[Spatial object tracking data]
[Start of section]

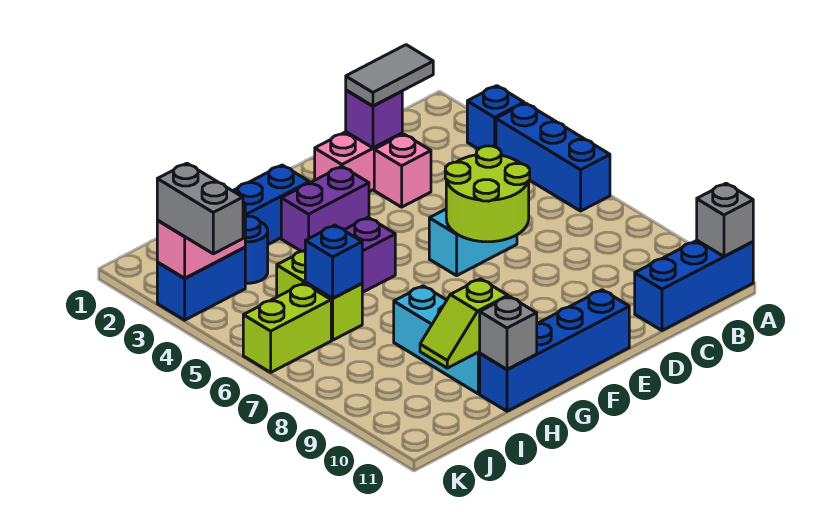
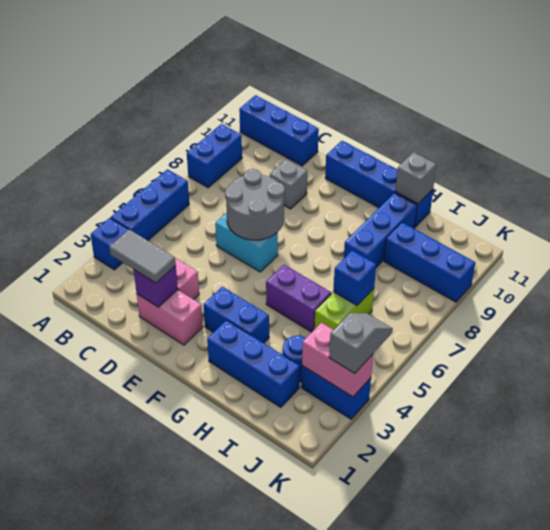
none -> blue brick A8:A9 level 1
grey brick A11 level 2 -> grey brick D9 level 1
lime round brick D6:E7 level 2 -> grey round brick D6:E7 level 2
purple brick F3:G3 level 1 -> blue brick F3:G3 level 1
cyan brick H8:H10 level 1 -> blue brick H8:H10 level 1
lime slope H10:I10 level 2 top H -> none
none -> blue brick I9:K9 level 1
lime brick J6:K6 level 1 -> none
grey brick K3:K4 level 3 -> grey slope K3:K4 level 3 top 3

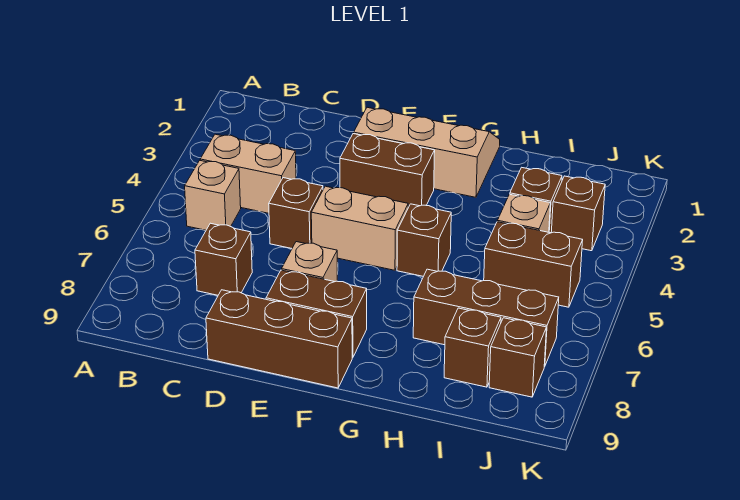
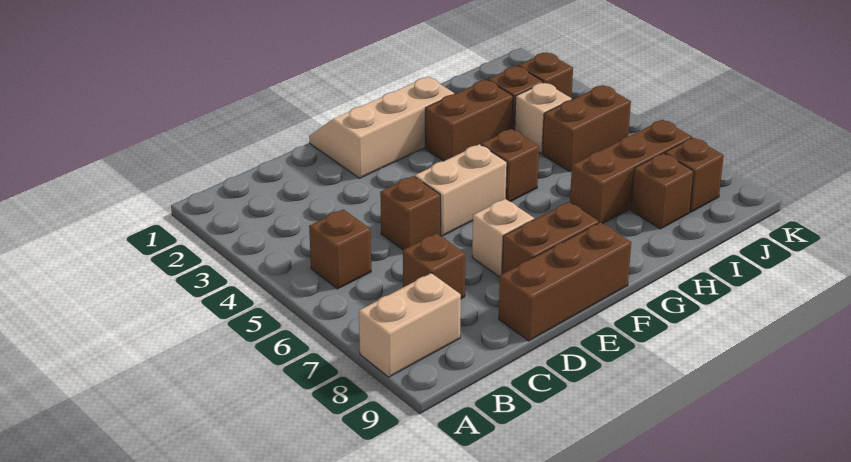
tan brick B4:C4 level 1 -> tan brick A8:B8 level 1
tan brick B5 level 1 -> brown brick B5 level 1
brown brick E3:F3 level 1 -> brown brick G3:H3 level 1

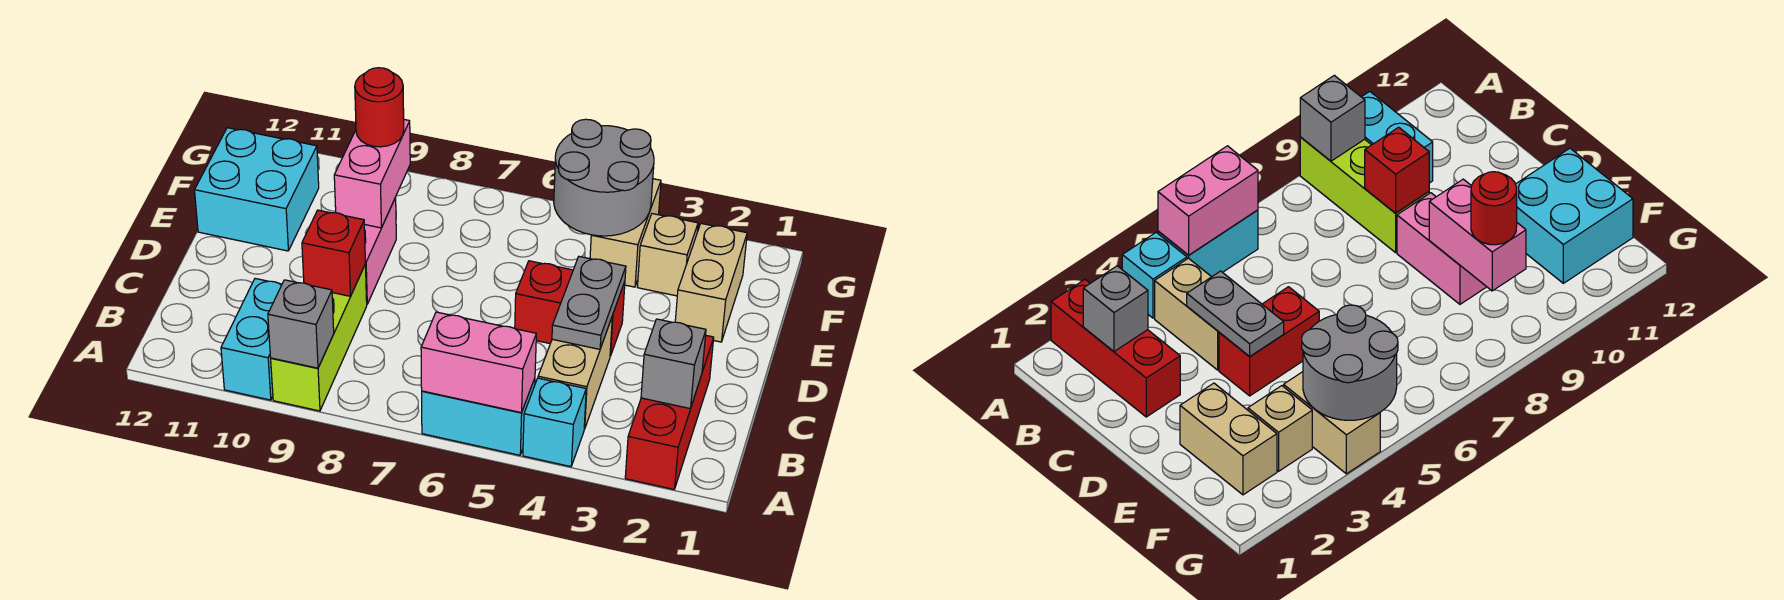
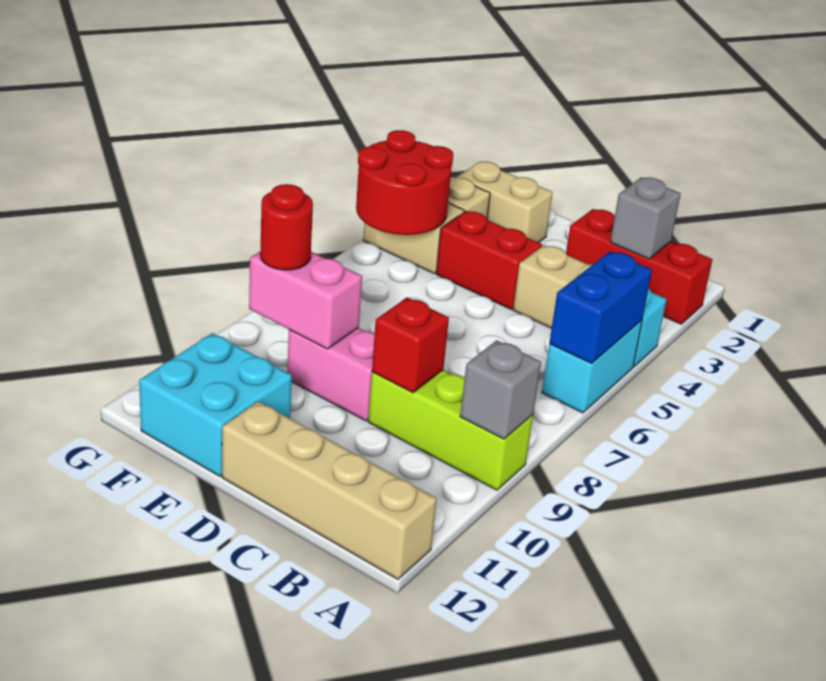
pink brick A5:A6 level 2 -> blue brick A5:A6 level 2
cyan brick A10:B10 level 1 -> none
none -> tan brick A12:D12 level 1
grey plate C4:D4 level 2 -> none
red brick D4:D5 level 1 -> red brick D4:E4 level 1
grey round brick F4:G5 level 2 -> red round brick F4:G5 level 2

[End of section]

**What you need to do:**
The line containing "tan brick B5" and every line after it, through the end of the data, are to be output exactly. Omit the pictures.

**Response to this exercise:**
tan brick B5 level 1 -> brown brick B5 level 1
brown brick E3:F3 level 1 -> brown brick G3:H3 level 1

pink brick A5:A6 level 2 -> blue brick A5:A6 level 2
cyan brick A10:B10 level 1 -> none
none -> tan brick A12:D12 level 1
grey plate C4:D4 level 2 -> none
red brick D4:D5 level 1 -> red brick D4:E4 level 1
grey round brick F4:G5 level 2 -> red round brick F4:G5 level 2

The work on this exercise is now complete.